---- Extracted entries

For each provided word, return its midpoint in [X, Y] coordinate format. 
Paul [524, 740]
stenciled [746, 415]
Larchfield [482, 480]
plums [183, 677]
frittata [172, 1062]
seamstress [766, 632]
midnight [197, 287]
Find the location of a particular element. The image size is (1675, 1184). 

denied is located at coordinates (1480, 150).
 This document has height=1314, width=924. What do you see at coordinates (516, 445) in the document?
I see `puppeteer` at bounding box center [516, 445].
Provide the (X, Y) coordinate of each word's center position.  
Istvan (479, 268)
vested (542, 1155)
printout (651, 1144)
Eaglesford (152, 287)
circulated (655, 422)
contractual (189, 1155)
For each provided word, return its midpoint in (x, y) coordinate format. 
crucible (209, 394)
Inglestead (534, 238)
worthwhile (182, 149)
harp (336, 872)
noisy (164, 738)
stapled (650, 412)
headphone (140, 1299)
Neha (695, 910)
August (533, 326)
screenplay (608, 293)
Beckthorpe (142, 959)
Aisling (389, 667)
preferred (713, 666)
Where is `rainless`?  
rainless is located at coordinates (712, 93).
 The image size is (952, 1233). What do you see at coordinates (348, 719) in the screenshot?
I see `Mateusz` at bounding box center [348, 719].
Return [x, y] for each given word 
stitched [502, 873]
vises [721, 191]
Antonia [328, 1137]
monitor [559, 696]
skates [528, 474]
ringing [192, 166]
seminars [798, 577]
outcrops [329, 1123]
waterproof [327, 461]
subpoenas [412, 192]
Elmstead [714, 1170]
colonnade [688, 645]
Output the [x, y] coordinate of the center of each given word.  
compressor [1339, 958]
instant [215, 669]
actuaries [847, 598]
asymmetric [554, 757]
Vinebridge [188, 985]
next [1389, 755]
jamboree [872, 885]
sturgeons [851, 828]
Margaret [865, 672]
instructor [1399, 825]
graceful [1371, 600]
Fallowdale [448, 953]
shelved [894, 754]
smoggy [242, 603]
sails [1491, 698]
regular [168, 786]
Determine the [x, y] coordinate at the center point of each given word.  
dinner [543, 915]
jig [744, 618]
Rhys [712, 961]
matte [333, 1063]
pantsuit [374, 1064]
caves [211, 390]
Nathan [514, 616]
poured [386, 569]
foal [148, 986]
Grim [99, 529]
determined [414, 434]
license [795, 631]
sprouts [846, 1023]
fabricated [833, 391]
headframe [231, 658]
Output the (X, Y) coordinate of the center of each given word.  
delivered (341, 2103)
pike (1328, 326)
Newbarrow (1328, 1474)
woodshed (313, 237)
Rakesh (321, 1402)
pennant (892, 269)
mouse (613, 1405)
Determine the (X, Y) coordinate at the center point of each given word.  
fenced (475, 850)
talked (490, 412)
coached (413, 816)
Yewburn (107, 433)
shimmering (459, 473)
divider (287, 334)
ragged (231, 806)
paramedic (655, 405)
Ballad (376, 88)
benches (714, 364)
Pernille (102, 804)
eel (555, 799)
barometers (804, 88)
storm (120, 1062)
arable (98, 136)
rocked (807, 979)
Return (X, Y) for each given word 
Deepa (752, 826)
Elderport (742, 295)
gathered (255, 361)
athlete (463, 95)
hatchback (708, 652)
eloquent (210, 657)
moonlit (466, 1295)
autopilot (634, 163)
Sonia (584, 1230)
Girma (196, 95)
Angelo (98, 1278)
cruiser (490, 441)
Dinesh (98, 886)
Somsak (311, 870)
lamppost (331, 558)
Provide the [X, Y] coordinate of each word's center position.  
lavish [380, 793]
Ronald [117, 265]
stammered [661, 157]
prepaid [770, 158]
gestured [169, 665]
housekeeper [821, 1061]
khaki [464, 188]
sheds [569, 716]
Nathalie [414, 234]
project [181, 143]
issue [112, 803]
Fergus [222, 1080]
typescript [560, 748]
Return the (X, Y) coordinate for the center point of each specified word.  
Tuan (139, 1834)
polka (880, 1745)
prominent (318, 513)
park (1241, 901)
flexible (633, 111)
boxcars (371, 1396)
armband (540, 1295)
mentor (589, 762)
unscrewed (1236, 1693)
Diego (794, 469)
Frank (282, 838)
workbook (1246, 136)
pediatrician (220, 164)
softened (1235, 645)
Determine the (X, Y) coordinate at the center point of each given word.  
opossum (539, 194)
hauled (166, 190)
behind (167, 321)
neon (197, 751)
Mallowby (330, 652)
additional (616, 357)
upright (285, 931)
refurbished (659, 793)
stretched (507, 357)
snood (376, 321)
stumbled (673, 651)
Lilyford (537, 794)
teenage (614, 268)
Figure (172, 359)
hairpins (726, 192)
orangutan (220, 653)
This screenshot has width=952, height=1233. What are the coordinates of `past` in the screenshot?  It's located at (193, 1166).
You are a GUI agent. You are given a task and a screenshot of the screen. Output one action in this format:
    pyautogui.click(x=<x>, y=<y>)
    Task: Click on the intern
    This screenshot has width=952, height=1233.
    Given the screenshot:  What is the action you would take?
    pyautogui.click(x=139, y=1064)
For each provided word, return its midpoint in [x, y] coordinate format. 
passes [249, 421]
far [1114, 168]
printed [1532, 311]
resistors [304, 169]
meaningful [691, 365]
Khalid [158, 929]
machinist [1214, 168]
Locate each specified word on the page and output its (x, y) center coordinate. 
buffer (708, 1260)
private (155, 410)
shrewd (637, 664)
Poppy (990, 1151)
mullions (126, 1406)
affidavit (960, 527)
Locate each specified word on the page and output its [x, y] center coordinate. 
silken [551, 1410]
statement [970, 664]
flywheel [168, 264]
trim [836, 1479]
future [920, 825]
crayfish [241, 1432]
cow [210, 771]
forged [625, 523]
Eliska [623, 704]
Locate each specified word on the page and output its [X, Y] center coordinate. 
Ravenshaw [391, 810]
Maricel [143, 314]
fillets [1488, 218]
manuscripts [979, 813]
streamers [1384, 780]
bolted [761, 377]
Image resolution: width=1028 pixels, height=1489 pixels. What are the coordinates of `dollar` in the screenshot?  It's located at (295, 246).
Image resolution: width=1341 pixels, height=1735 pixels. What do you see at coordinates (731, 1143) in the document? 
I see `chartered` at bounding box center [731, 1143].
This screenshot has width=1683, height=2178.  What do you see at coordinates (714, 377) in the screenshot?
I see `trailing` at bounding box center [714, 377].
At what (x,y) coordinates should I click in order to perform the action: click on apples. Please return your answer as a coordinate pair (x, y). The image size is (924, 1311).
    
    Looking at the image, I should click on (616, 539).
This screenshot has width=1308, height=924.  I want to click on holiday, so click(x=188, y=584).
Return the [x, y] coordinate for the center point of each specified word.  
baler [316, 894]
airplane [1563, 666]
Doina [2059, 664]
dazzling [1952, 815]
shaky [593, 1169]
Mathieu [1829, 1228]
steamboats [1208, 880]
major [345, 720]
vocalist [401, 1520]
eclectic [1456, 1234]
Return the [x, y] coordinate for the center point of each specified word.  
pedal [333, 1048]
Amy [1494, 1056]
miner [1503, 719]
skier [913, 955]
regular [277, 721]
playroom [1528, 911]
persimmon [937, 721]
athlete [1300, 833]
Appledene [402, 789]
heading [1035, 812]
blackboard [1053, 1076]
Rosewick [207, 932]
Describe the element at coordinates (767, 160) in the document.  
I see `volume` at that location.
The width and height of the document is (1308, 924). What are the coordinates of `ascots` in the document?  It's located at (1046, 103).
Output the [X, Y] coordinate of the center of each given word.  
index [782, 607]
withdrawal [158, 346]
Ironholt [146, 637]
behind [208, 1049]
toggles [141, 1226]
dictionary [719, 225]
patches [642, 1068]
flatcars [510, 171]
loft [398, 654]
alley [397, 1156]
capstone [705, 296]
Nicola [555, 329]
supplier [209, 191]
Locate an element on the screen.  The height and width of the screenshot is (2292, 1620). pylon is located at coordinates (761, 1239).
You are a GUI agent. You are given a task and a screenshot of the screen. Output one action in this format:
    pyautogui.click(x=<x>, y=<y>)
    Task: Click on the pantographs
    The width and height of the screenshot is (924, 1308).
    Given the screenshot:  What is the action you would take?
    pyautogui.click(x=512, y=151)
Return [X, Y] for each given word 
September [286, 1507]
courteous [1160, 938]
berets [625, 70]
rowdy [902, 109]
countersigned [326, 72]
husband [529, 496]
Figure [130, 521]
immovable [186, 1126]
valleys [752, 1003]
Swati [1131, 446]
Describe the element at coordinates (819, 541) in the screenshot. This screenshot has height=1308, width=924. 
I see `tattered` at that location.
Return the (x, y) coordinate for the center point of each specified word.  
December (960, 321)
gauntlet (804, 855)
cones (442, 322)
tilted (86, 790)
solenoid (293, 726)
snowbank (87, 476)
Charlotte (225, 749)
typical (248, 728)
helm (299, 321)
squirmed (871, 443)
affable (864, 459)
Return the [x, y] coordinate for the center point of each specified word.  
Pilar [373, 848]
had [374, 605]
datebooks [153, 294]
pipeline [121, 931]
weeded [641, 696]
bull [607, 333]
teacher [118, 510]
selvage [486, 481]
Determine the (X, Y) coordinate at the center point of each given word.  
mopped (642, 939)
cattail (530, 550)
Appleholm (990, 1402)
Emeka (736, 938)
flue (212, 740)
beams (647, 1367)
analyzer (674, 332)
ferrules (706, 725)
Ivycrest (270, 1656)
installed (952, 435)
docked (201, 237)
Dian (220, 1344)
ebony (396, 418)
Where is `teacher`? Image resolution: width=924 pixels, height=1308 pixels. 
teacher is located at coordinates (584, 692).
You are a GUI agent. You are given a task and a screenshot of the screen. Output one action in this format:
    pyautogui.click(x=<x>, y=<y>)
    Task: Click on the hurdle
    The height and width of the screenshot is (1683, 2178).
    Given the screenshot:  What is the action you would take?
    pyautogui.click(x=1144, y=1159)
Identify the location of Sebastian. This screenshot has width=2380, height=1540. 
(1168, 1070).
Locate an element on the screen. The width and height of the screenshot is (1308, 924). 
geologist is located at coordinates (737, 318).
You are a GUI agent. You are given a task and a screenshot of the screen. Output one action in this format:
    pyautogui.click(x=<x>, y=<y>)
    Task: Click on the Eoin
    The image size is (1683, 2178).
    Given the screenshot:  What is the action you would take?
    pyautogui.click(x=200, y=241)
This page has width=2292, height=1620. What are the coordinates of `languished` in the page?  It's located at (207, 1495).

--------

Goal
Starting at the line that has "instructor [1399, 825]" and stopping after the line that has "Rhys [712, 961]", swap "smoggy" for "hazy" and give those lines again with nothing else changed.

Full solution
instructor [1399, 825]
graceful [1371, 600]
Fallowdale [448, 953]
shelved [894, 754]
hazy [242, 603]
sails [1491, 698]
regular [168, 786]
Determine the [x, y] coordinate at the center point of each given word.  
dinner [543, 915]
jig [744, 618]
Rhys [712, 961]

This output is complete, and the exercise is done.